== What you will do ==
Transcribe, word for word and without additions, each line below from the one containing "grey key: 9 -> 11" through the one containing "blue calculator: 2 -> 1", both ends included.

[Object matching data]
- - - - -

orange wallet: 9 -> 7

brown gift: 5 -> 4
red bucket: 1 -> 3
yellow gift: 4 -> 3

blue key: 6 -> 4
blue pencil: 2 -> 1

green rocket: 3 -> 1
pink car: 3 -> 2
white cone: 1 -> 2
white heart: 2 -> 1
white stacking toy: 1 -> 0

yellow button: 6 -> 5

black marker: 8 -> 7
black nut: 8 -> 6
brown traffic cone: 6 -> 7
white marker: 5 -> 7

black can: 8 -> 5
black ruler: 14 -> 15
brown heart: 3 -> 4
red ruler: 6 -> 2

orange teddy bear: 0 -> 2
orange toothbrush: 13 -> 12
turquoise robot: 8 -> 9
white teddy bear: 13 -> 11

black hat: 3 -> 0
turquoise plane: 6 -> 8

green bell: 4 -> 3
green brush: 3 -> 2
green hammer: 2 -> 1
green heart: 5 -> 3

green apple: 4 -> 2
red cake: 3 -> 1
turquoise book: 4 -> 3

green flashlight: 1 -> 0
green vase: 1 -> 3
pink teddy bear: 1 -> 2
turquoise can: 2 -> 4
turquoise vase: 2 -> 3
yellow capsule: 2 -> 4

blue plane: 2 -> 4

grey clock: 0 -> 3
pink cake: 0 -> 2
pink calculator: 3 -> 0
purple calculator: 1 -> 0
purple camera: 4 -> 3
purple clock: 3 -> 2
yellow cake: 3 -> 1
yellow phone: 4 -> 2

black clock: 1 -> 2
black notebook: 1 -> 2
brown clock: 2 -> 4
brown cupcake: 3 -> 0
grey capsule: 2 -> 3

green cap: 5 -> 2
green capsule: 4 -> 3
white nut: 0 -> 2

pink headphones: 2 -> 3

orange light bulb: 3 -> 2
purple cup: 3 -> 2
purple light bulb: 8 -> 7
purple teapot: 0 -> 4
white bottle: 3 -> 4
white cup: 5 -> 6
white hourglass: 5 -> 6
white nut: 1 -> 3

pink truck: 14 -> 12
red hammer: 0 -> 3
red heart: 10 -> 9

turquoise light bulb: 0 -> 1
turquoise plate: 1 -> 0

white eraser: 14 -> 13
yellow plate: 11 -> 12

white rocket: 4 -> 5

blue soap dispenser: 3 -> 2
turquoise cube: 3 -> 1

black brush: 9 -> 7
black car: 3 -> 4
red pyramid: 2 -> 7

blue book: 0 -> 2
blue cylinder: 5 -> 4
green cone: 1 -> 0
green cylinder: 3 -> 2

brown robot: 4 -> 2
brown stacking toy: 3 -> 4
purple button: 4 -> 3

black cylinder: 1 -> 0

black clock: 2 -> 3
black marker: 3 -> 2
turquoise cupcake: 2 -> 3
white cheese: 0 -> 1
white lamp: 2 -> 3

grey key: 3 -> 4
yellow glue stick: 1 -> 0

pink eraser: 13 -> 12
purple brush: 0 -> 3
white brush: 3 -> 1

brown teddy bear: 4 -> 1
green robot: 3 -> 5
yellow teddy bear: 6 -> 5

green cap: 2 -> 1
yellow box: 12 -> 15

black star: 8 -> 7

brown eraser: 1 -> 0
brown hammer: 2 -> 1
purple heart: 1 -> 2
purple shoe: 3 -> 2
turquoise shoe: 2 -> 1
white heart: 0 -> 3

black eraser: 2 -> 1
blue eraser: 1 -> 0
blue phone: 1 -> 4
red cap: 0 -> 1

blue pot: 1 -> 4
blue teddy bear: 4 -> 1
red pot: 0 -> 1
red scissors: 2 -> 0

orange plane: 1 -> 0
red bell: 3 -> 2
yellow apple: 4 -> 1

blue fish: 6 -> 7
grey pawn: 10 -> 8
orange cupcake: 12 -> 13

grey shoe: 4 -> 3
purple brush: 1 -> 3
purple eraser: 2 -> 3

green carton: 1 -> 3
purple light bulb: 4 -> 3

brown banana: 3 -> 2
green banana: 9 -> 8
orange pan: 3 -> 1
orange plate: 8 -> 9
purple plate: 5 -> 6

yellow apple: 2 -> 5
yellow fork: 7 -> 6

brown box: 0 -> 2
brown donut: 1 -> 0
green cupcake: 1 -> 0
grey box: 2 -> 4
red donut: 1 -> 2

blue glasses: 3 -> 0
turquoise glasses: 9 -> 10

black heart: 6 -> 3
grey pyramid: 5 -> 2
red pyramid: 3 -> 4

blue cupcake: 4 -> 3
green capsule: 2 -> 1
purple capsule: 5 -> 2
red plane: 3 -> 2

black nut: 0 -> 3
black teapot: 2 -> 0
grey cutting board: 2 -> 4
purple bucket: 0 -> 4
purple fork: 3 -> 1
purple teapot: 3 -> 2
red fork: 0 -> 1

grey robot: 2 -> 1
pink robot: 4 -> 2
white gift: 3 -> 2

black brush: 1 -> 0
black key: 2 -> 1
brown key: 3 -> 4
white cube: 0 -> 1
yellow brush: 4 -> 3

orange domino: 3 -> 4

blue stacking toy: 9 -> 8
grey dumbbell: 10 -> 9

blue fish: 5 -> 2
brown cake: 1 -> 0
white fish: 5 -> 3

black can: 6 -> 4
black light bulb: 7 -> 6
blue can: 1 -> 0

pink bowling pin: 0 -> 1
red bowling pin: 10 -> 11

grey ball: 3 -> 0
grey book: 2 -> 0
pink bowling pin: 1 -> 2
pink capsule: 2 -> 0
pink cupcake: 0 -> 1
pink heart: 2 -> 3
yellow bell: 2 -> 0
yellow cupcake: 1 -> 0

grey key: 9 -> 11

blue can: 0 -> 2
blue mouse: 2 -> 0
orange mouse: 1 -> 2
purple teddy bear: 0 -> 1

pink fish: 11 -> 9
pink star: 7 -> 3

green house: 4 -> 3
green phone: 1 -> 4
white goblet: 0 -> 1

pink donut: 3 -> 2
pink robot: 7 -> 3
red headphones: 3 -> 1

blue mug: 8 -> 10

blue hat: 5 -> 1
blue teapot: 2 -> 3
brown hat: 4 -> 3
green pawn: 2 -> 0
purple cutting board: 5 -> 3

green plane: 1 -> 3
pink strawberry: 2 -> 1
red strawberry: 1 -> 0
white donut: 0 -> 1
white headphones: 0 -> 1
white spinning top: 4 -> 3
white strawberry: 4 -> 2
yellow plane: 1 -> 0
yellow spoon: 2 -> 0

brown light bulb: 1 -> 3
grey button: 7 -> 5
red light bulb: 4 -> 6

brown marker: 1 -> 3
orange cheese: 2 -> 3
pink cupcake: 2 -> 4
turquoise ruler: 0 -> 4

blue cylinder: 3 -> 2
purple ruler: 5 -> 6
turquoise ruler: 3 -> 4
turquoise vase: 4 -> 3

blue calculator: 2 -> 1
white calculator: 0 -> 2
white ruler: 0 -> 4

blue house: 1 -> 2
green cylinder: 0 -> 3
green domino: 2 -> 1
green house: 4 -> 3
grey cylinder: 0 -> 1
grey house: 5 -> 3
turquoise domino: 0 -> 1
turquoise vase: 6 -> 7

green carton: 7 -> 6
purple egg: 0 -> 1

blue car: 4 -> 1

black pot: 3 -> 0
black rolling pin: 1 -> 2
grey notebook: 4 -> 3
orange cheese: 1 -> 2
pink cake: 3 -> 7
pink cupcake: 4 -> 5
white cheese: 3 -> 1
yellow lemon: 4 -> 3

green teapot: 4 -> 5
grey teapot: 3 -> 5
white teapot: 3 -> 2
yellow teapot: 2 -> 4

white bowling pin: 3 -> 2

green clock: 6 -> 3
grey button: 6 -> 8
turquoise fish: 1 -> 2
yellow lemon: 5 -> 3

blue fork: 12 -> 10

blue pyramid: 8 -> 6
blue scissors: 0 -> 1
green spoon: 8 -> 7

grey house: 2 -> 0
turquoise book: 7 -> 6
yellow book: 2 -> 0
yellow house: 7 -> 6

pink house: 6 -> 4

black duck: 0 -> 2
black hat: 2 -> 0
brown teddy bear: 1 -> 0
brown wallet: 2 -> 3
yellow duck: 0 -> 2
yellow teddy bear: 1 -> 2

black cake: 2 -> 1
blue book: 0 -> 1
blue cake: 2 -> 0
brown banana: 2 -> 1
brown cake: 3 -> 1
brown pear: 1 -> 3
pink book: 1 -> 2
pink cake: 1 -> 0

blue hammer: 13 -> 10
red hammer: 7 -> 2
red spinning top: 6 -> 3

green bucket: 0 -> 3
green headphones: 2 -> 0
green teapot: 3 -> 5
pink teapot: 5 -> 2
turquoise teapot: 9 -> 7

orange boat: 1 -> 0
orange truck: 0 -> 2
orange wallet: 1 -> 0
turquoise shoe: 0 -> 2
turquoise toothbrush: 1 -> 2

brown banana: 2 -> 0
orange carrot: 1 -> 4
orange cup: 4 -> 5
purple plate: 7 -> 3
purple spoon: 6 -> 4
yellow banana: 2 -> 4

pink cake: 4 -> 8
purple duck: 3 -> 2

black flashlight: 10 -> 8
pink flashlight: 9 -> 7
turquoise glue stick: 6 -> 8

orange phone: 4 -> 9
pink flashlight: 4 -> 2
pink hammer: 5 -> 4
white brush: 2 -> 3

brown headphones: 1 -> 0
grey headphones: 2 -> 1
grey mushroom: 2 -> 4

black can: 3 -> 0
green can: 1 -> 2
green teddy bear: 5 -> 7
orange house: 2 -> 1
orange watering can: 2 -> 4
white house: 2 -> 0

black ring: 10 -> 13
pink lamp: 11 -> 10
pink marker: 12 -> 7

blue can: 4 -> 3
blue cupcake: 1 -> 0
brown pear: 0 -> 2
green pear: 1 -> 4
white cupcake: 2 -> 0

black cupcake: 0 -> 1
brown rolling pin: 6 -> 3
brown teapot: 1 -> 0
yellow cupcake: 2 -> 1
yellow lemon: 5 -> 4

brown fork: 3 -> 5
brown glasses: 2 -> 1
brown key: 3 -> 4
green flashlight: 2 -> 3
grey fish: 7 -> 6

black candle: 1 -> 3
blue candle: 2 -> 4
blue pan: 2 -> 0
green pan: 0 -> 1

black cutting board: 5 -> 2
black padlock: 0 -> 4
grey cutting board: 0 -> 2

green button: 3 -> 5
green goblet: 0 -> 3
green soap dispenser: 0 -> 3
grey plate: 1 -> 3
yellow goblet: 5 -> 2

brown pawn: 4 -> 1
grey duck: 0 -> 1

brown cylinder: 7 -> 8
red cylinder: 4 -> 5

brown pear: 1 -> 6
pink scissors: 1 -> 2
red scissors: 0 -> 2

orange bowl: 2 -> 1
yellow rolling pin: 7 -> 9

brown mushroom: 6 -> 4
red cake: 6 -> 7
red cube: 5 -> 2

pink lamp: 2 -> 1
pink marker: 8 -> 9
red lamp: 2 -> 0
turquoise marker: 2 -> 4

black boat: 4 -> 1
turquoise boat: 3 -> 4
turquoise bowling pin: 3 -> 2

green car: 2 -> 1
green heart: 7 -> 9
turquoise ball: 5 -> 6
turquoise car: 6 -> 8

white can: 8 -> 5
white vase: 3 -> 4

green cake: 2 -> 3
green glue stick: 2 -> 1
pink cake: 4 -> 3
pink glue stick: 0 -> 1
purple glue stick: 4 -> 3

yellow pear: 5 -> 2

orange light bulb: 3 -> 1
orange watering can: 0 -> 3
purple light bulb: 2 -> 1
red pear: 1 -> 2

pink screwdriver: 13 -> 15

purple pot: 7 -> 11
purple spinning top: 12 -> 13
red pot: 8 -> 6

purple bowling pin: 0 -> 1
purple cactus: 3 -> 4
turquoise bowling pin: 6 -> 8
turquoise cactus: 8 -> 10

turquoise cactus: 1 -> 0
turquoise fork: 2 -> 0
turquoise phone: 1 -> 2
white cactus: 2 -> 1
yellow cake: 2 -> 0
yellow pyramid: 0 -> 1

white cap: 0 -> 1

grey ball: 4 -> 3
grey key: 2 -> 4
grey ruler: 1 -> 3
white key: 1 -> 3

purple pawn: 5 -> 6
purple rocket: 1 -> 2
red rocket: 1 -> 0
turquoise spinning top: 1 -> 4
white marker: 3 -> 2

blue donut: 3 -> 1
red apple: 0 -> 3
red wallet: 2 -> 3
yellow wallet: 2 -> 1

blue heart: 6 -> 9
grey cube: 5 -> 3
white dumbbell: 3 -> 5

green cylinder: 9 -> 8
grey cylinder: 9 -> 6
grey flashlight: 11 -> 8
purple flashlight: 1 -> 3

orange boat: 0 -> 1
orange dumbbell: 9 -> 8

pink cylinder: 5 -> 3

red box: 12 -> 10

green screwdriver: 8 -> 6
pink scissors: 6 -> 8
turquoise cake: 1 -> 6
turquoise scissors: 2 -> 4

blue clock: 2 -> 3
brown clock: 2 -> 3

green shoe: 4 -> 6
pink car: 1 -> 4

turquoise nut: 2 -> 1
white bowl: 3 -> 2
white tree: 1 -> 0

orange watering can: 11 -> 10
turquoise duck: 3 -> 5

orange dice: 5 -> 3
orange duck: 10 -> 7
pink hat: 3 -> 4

- - - - -

== Solution below ==
grey key: 9 -> 11

blue can: 0 -> 2
blue mouse: 2 -> 0
orange mouse: 1 -> 2
purple teddy bear: 0 -> 1

pink fish: 11 -> 9
pink star: 7 -> 3

green house: 4 -> 3
green phone: 1 -> 4
white goblet: 0 -> 1

pink donut: 3 -> 2
pink robot: 7 -> 3
red headphones: 3 -> 1

blue mug: 8 -> 10

blue hat: 5 -> 1
blue teapot: 2 -> 3
brown hat: 4 -> 3
green pawn: 2 -> 0
purple cutting board: 5 -> 3

green plane: 1 -> 3
pink strawberry: 2 -> 1
red strawberry: 1 -> 0
white donut: 0 -> 1
white headphones: 0 -> 1
white spinning top: 4 -> 3
white strawberry: 4 -> 2
yellow plane: 1 -> 0
yellow spoon: 2 -> 0

brown light bulb: 1 -> 3
grey button: 7 -> 5
red light bulb: 4 -> 6

brown marker: 1 -> 3
orange cheese: 2 -> 3
pink cupcake: 2 -> 4
turquoise ruler: 0 -> 4

blue cylinder: 3 -> 2
purple ruler: 5 -> 6
turquoise ruler: 3 -> 4
turquoise vase: 4 -> 3

blue calculator: 2 -> 1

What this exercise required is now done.